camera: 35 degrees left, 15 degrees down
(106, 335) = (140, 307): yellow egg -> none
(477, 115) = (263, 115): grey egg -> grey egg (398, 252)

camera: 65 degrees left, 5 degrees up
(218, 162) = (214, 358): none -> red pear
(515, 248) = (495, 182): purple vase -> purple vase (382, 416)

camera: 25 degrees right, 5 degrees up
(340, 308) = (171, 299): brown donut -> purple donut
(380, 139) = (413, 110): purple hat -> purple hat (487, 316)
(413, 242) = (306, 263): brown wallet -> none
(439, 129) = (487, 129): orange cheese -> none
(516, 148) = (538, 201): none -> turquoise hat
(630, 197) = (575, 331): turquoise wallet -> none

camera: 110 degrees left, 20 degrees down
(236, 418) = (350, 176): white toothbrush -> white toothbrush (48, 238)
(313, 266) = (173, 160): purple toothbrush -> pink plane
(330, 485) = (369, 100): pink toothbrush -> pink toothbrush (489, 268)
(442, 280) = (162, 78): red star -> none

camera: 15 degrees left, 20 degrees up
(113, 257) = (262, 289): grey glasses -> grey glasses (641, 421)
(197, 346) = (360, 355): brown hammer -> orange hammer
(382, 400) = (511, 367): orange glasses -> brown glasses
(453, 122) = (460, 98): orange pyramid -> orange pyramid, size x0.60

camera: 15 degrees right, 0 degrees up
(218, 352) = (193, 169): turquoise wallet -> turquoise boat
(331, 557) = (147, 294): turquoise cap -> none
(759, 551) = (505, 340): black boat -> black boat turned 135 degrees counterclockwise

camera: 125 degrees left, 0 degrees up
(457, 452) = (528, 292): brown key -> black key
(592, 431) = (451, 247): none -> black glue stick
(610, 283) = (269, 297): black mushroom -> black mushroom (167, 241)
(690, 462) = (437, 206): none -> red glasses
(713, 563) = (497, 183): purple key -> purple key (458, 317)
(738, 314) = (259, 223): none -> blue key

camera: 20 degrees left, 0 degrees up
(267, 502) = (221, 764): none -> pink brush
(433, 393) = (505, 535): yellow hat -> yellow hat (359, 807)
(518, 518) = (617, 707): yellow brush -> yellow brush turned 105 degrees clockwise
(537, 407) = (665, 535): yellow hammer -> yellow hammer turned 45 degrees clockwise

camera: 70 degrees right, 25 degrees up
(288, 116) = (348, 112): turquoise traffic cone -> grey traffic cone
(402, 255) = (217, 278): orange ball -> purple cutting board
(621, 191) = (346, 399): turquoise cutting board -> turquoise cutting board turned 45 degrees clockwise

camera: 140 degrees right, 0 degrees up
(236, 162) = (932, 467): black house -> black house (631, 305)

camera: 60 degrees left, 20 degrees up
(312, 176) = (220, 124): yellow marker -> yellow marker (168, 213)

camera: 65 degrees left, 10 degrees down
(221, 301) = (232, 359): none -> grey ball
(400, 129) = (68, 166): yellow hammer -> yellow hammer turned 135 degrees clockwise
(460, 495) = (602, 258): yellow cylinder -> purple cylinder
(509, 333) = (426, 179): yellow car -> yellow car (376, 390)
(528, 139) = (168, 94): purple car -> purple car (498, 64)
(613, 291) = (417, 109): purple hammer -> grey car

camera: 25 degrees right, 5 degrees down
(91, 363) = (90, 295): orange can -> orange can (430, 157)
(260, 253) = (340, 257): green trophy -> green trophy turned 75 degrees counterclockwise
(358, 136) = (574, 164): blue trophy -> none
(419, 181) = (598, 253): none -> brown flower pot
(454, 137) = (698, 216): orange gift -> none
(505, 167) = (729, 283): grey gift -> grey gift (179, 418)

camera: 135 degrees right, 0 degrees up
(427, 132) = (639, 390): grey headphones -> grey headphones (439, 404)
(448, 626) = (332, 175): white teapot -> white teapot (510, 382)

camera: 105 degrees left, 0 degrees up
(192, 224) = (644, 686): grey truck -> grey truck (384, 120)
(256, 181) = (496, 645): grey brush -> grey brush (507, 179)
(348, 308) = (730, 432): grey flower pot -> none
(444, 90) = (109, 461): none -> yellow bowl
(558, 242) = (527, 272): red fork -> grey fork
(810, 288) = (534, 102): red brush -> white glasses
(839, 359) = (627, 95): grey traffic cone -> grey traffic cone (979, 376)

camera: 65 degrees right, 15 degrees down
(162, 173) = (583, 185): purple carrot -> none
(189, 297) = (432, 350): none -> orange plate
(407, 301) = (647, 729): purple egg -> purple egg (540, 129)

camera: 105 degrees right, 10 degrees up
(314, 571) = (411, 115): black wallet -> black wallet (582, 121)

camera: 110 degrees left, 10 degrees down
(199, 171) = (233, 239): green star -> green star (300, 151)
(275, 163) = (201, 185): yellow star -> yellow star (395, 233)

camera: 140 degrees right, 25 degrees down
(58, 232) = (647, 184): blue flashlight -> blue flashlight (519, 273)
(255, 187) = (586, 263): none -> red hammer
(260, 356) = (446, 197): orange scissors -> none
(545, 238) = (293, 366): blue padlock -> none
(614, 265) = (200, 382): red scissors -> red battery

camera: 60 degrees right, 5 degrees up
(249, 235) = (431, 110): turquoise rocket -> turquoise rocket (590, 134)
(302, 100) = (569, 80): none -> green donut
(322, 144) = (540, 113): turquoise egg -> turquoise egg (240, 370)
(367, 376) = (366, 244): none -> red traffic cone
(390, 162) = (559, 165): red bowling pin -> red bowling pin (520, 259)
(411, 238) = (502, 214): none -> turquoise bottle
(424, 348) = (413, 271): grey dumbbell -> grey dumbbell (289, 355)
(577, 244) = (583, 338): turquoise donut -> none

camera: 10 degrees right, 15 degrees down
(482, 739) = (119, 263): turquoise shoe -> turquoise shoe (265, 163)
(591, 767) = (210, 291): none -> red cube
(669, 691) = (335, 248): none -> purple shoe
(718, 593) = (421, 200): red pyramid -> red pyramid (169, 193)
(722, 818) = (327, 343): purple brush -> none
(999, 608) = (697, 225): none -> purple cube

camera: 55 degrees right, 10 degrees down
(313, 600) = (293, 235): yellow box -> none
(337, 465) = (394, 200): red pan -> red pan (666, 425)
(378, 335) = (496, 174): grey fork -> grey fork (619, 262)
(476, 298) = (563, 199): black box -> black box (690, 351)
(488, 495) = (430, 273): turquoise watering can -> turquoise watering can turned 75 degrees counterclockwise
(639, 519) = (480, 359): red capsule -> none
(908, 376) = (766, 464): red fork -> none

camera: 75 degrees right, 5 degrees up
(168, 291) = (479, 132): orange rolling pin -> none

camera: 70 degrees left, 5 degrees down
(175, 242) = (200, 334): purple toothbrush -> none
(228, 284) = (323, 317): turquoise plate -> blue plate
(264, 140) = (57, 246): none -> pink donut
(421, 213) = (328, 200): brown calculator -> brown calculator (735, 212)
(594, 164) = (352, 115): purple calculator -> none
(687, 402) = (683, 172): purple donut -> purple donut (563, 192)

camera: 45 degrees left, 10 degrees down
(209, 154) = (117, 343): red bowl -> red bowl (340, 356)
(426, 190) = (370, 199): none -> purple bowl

-=-=-

Exercise objective — In the records above, find each line that holds the word "scissors"; copy all such lines.

Solution to this task —
(260, 356) = (446, 197): orange scissors -> none
(614, 265) = (200, 382): red scissors -> red battery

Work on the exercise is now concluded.